Find the line with "camera: 120 degrees right, 5 degrees down" in the entries below. Repeat it, every following line, and the line with "(761, 138) = (422, 621): none", exactly and with nothing added.

DATA UNDER STUDY:
______
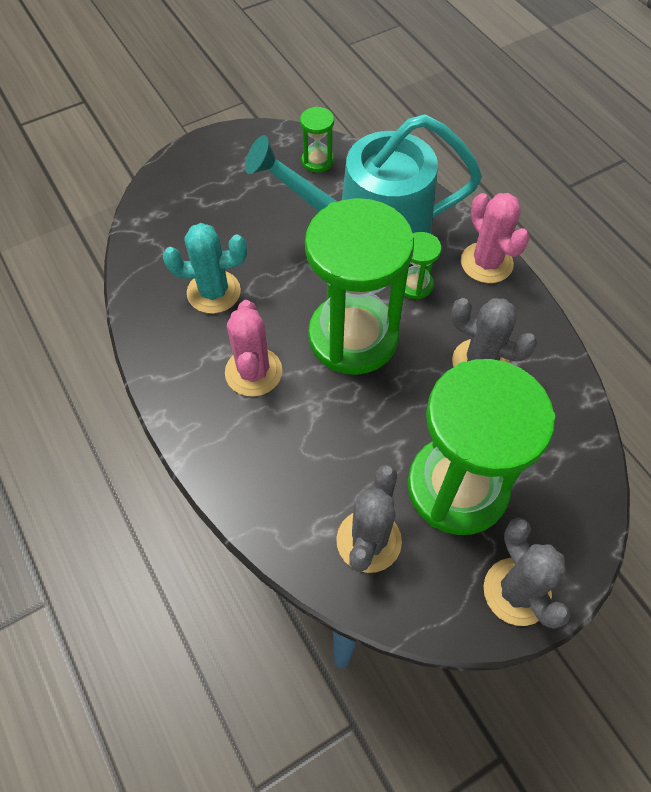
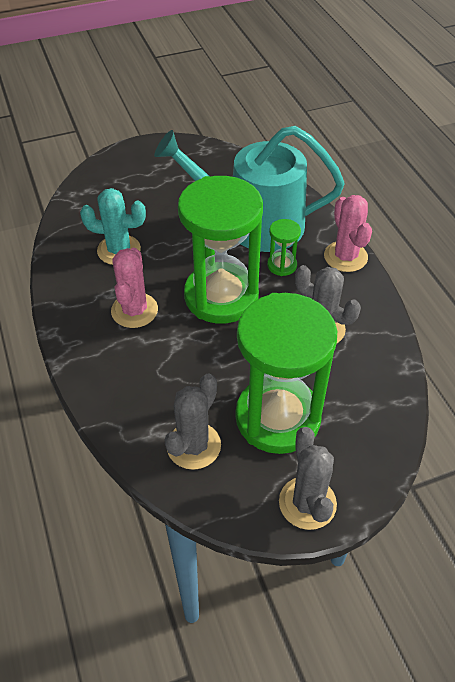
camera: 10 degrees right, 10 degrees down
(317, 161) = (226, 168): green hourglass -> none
______
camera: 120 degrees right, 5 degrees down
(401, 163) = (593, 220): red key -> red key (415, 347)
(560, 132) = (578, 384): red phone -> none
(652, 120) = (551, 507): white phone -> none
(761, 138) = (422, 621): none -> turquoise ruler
______
SOLUTION:
camera: 120 degrees right, 5 degrees down
(401, 163) = (593, 220): red key -> red key (415, 347)
(560, 132) = (578, 384): red phone -> none
(652, 120) = (551, 507): white phone -> none
(761, 138) = (422, 621): none -> turquoise ruler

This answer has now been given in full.